Try it
Repeat each line of the material below exactly as it appears, minus any pictures.
BEGIN Listed entries
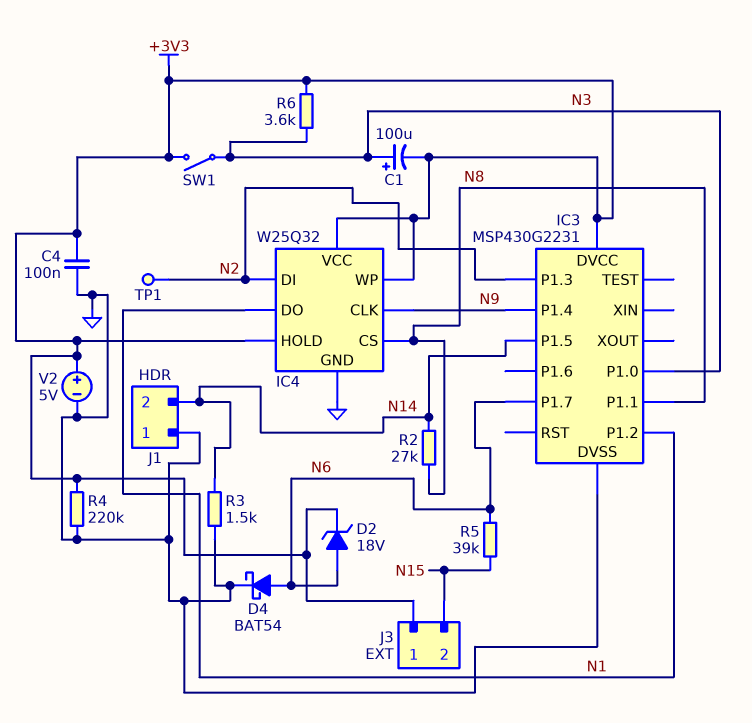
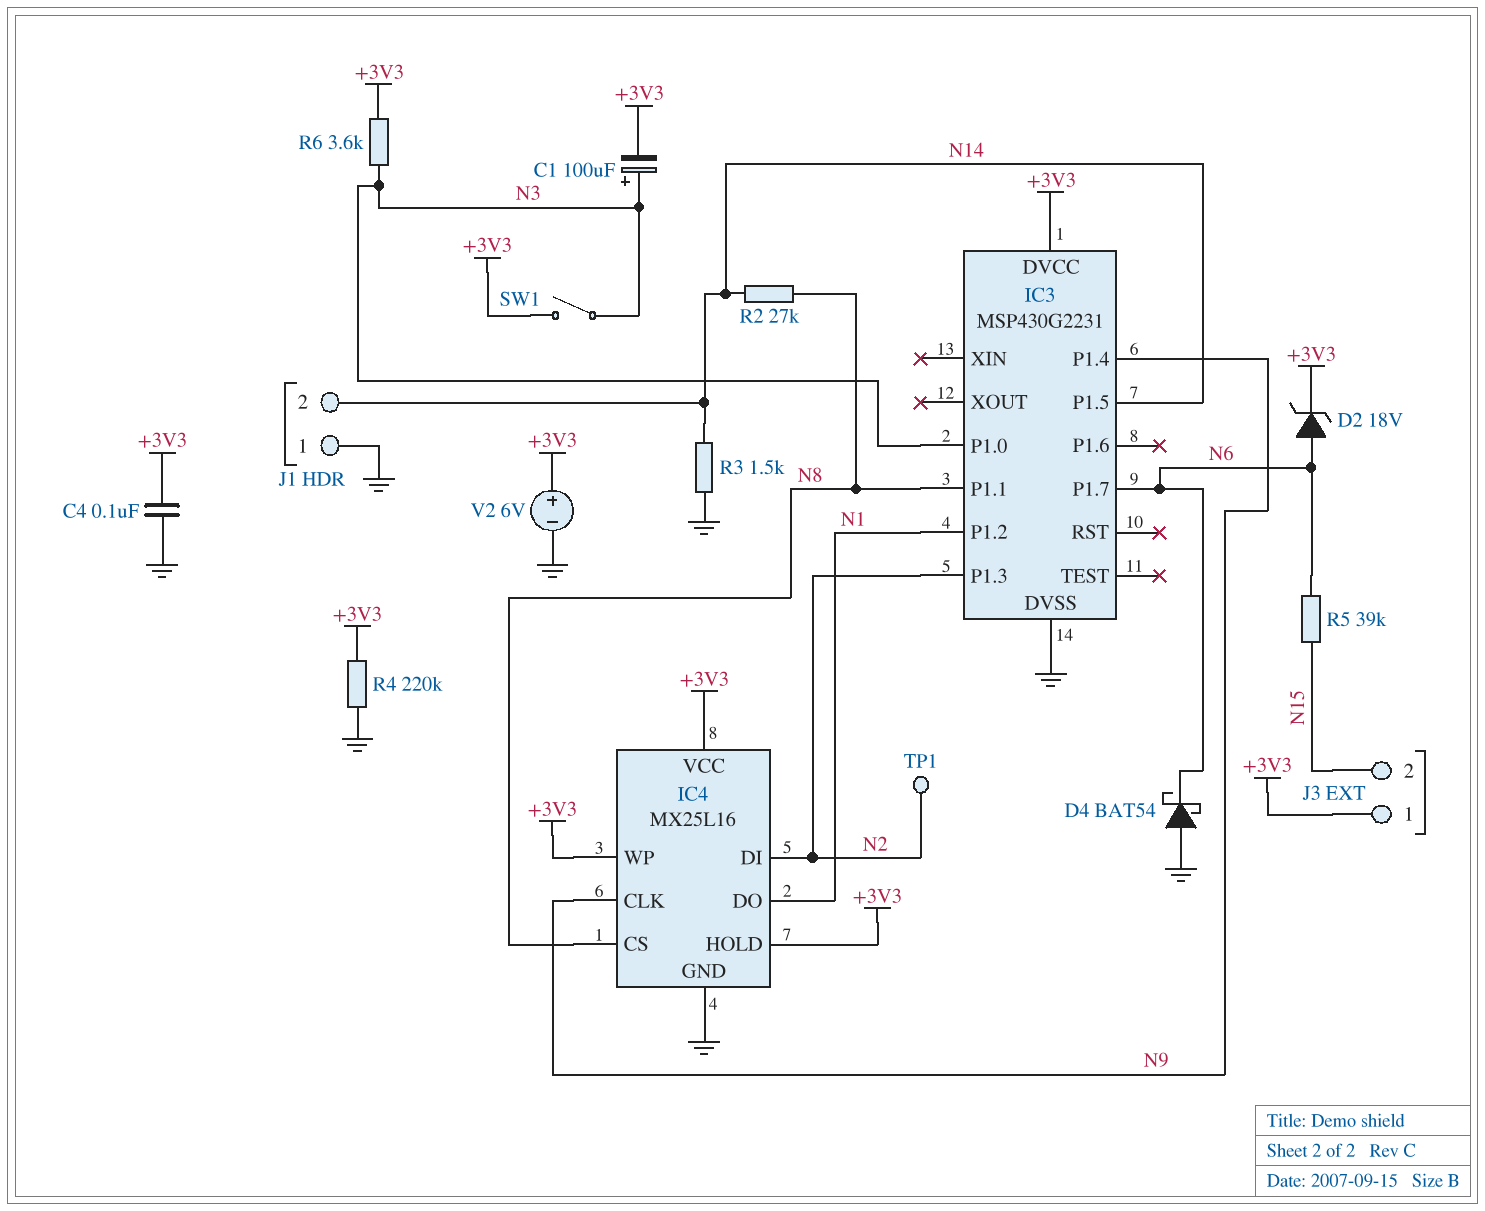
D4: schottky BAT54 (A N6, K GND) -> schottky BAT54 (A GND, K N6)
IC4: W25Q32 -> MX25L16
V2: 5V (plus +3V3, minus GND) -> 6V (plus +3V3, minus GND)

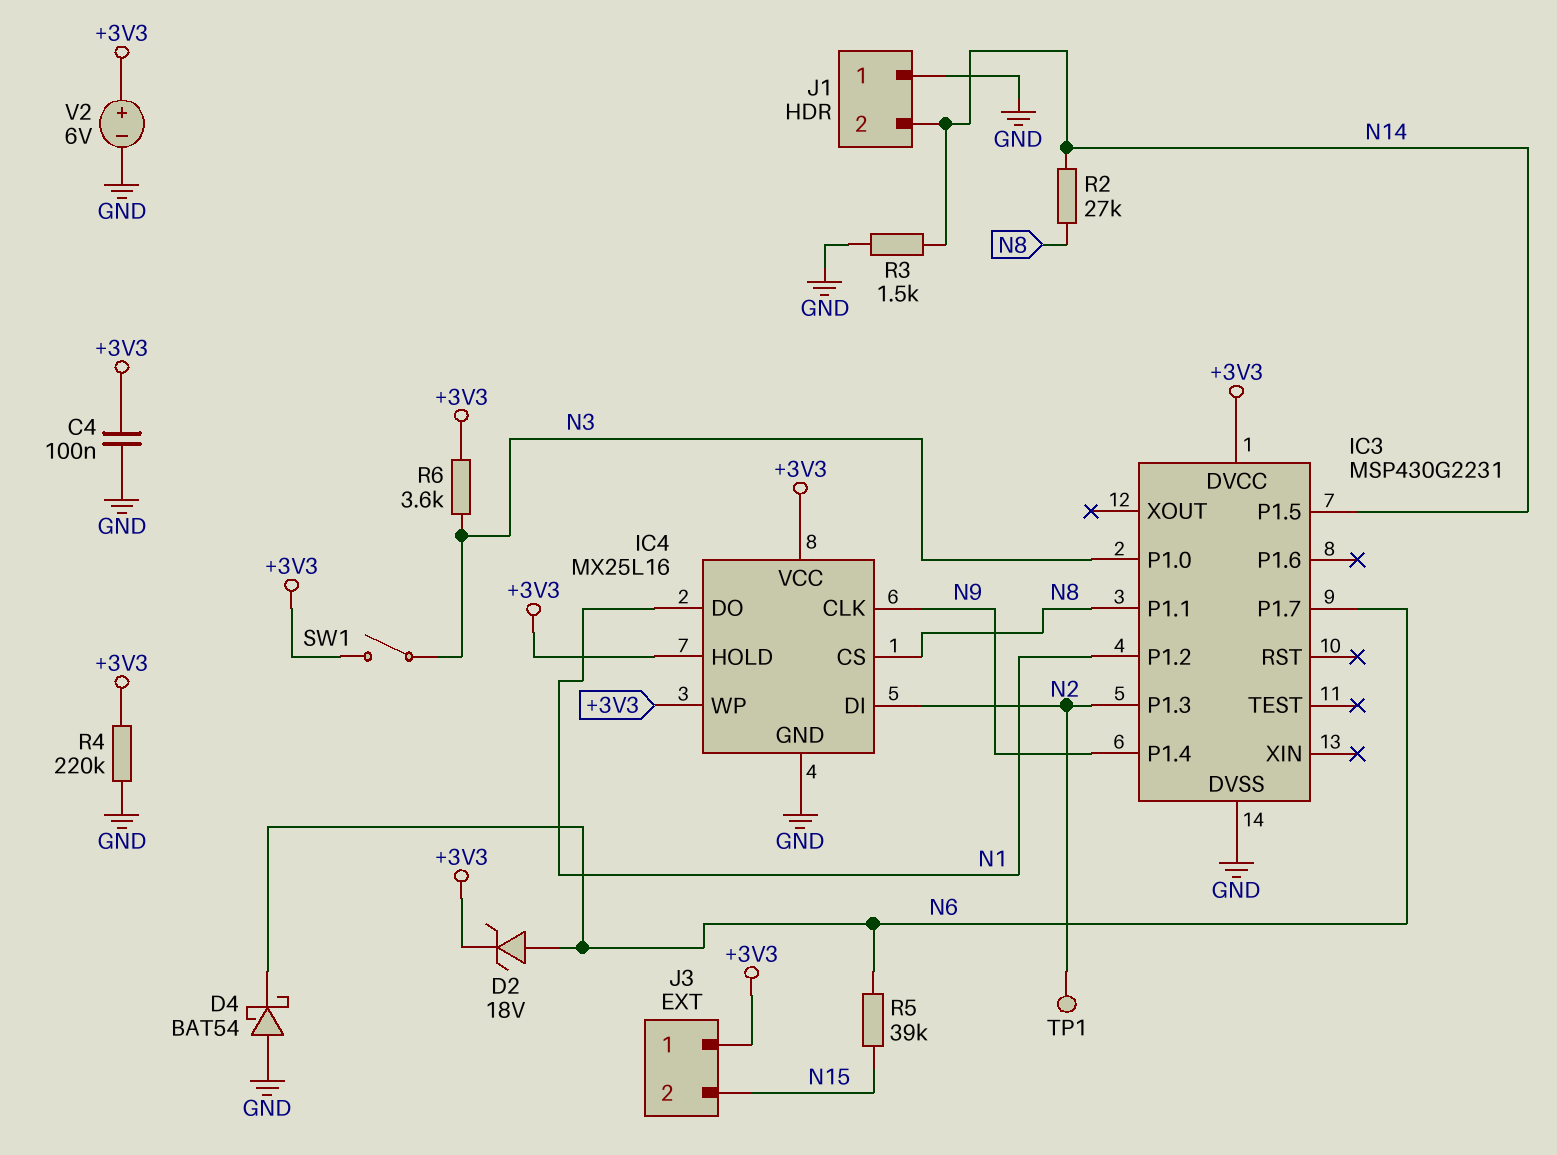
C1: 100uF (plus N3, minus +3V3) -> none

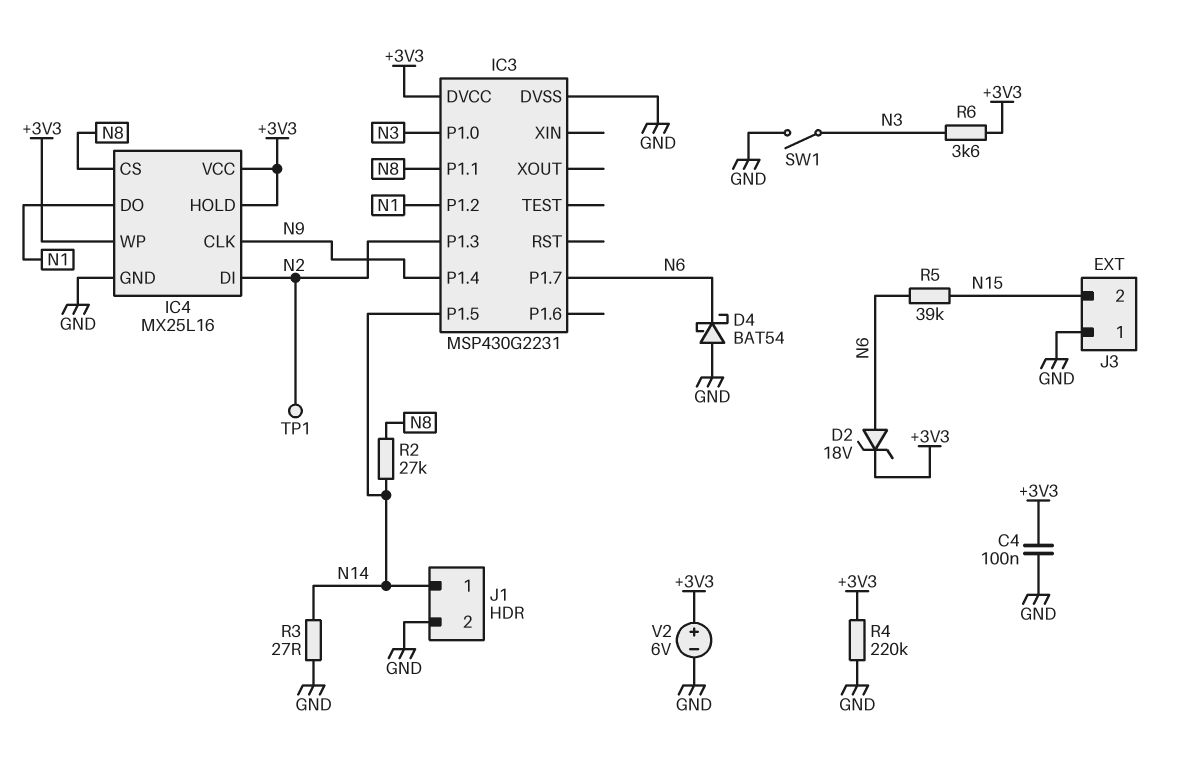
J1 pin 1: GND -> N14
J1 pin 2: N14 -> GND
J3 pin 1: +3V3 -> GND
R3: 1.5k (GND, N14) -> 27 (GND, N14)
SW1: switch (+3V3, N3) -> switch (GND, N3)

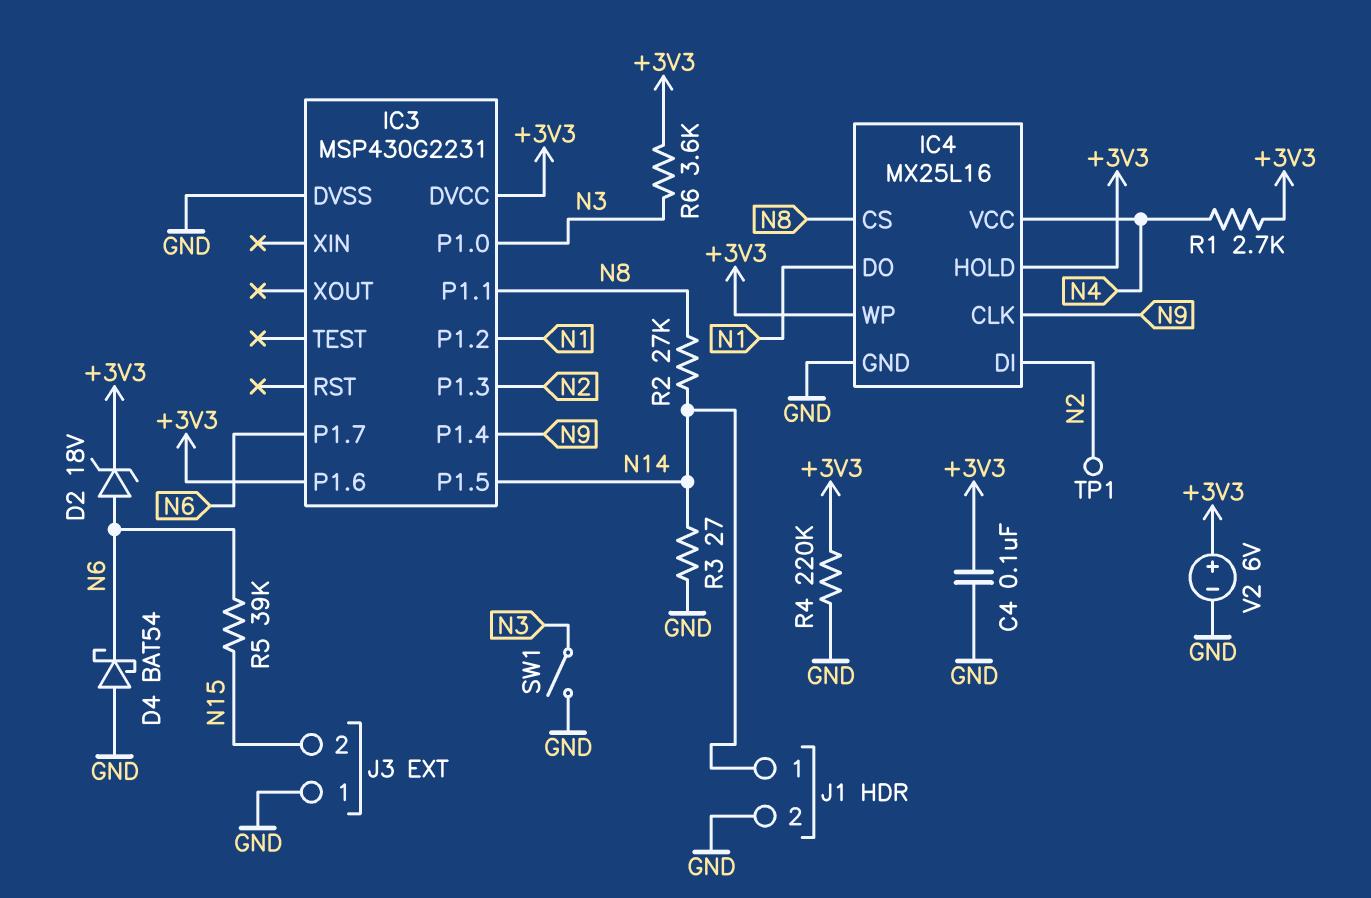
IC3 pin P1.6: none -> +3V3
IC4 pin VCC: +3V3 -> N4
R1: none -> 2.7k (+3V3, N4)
END Listed entries
The answer
D4: schottky BAT54 (A N6, K GND) -> schottky BAT54 (A GND, K N6)
IC4: W25Q32 -> MX25L16
V2: 5V (plus +3V3, minus GND) -> 6V (plus +3V3, minus GND)

C1: 100uF (plus N3, minus +3V3) -> none

J1 pin 1: GND -> N14
J1 pin 2: N14 -> GND
J3 pin 1: +3V3 -> GND
R3: 1.5k (GND, N14) -> 27 (GND, N14)
SW1: switch (+3V3, N3) -> switch (GND, N3)

IC3 pin P1.6: none -> +3V3
IC4 pin VCC: +3V3 -> N4
R1: none -> 2.7k (+3V3, N4)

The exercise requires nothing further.